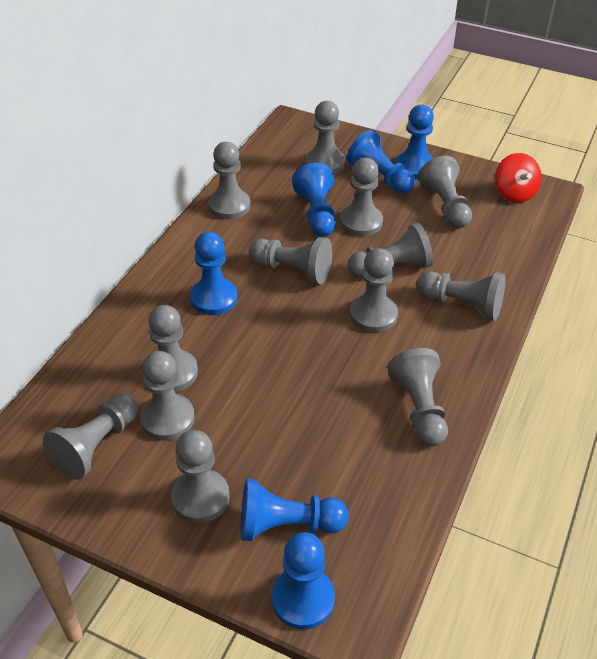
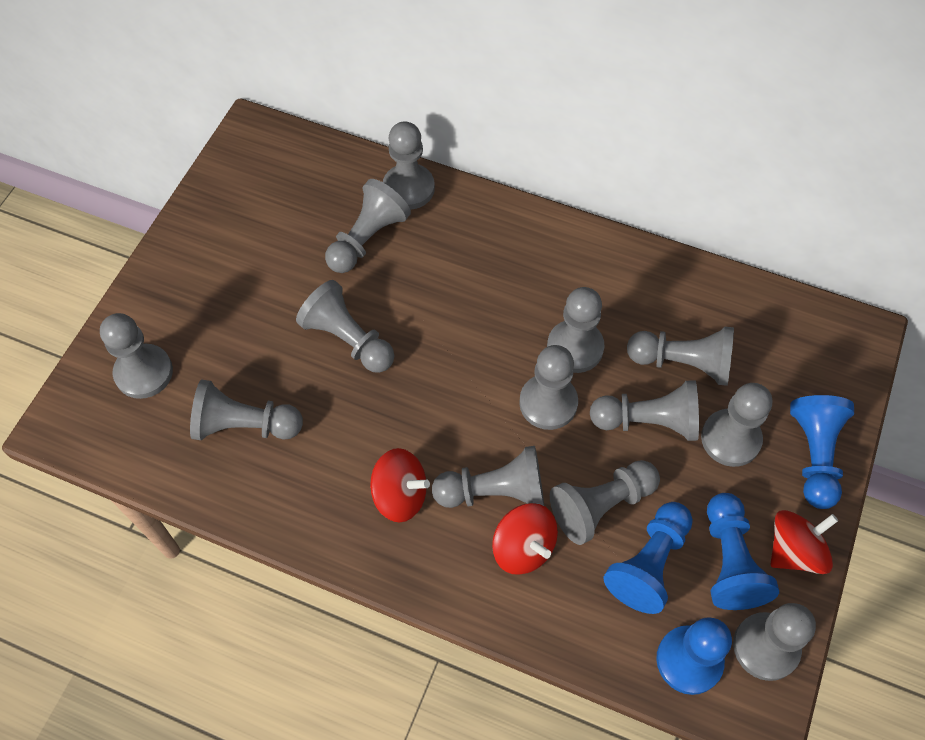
blue pawn: 6 -> 4
red spinning top: 1 -> 3

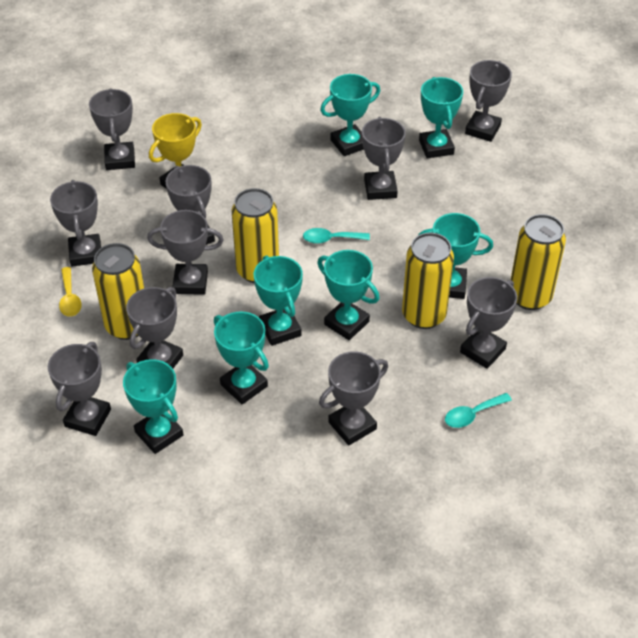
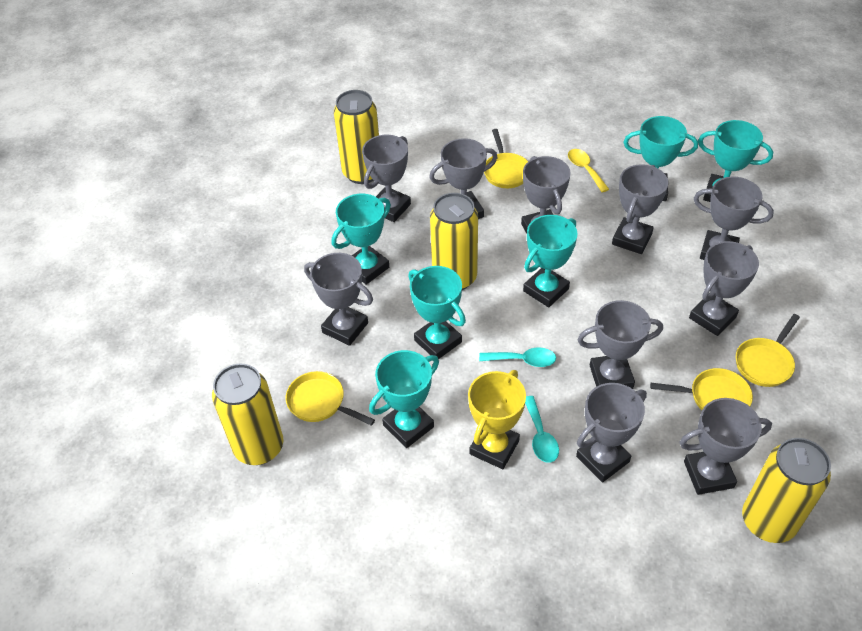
turquoise trophy: 7 -> 6
yellow pan: 0 -> 4

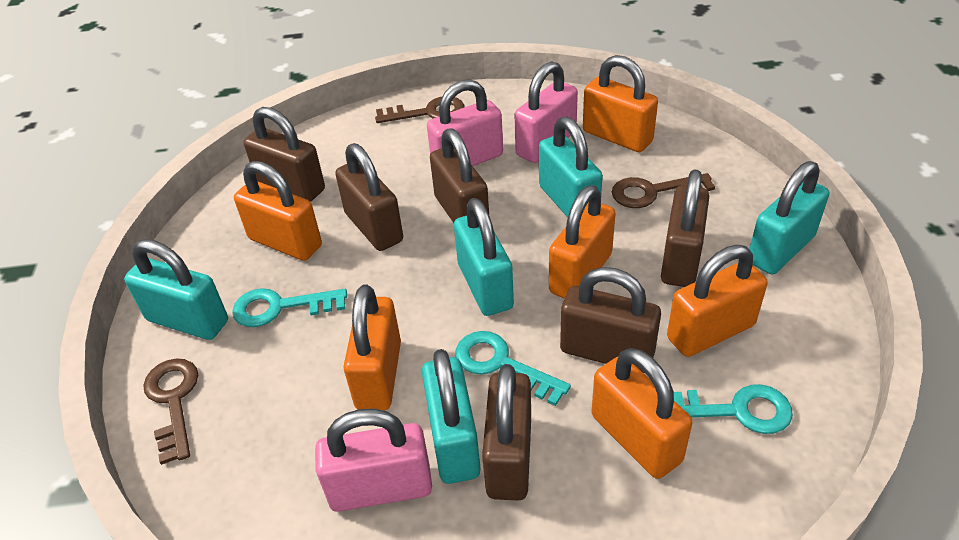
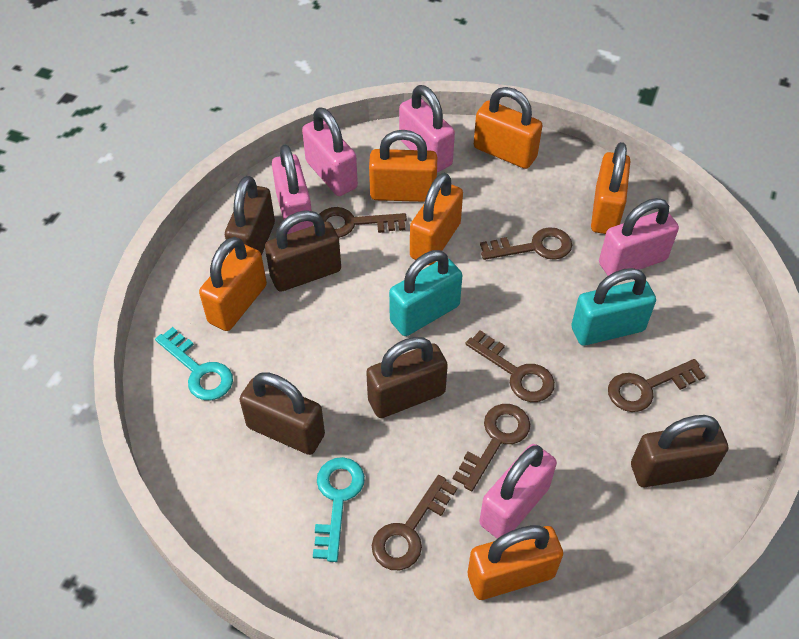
brown key: 3 -> 6
brown padlock: 6 -> 5
pink padlock: 3 -> 5
turquoise key: 3 -> 2
turquoise padlock: 5 -> 2

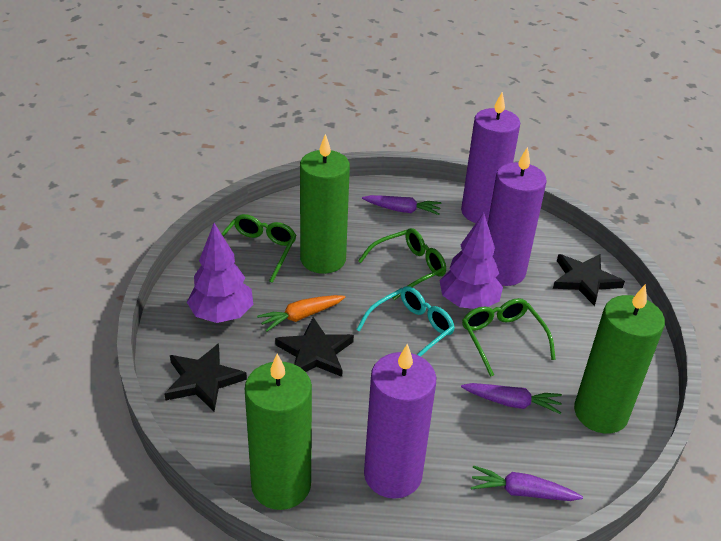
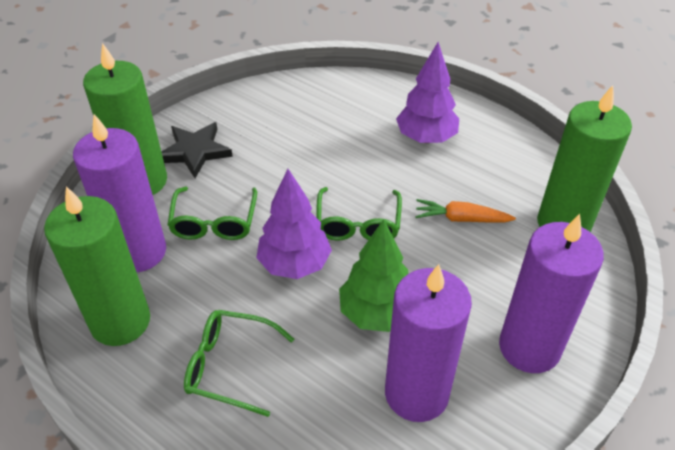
black star: 3 -> 1
green tree: 0 -> 1
purple carrot: 3 -> 0
turquoise glasses: 1 -> 0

**TASK OBJECTIVE**
All that should appear in the response is the run of lines from the one with "brown padlock: 6 -> 5" through the final line of the records, restated exactly, with pictures omitted.

**REPLY TO THE EXERCISE**
brown padlock: 6 -> 5
pink padlock: 3 -> 5
turquoise key: 3 -> 2
turquoise padlock: 5 -> 2

black star: 3 -> 1
green tree: 0 -> 1
purple carrot: 3 -> 0
turquoise glasses: 1 -> 0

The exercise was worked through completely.